━━━ Entries shown

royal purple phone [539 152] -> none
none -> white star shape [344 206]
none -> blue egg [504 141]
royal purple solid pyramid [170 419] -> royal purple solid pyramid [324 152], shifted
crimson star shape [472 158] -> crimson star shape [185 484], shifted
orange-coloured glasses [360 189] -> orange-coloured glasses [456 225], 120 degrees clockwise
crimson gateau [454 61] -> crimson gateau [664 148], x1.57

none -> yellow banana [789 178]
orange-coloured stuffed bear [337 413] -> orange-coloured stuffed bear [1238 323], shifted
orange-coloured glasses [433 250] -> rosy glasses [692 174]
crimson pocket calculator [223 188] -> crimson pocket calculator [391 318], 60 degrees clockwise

━━━━━━
━━━ Entries shown

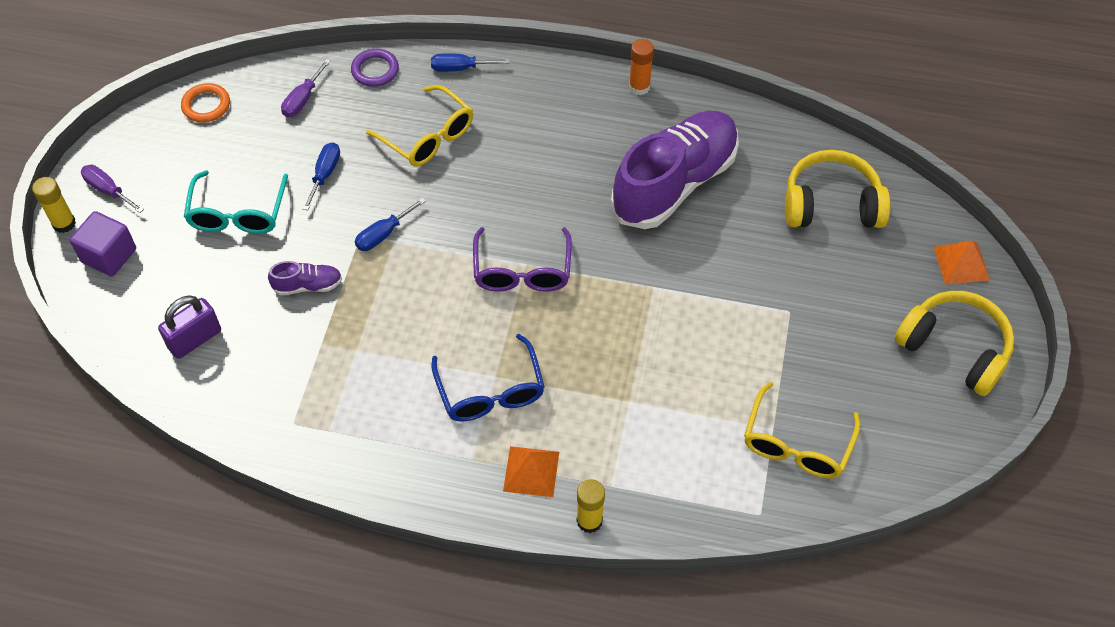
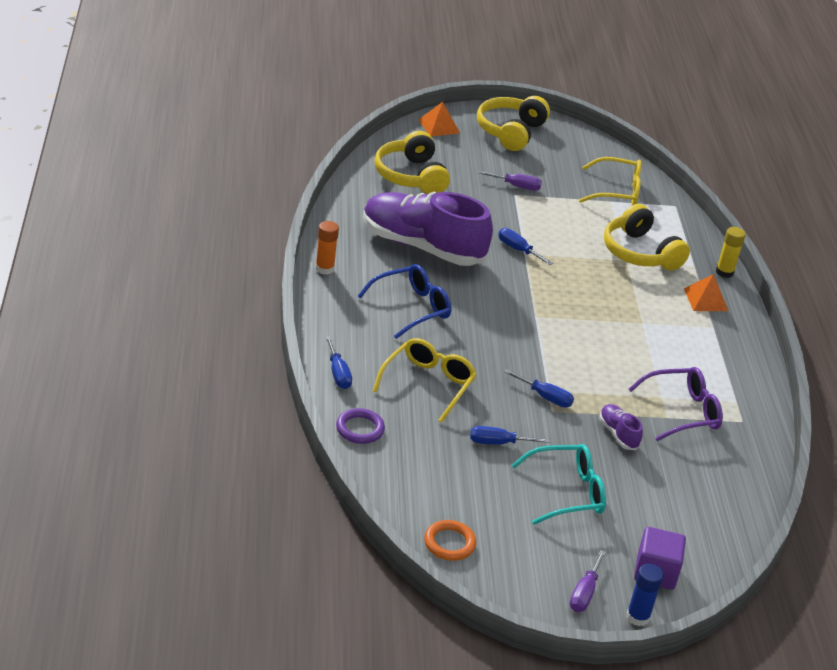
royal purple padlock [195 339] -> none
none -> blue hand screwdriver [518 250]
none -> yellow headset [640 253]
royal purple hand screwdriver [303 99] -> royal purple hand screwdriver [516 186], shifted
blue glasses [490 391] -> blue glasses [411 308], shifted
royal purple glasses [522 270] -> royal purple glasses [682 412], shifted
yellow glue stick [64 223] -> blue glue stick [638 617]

━━━━━━

▶ **Action item**:
Copy the lines of the entries above that mention "shape".

▶ **Written solution**:
none -> white star shape [344 206]
crimson star shape [472 158] -> crimson star shape [185 484], shifted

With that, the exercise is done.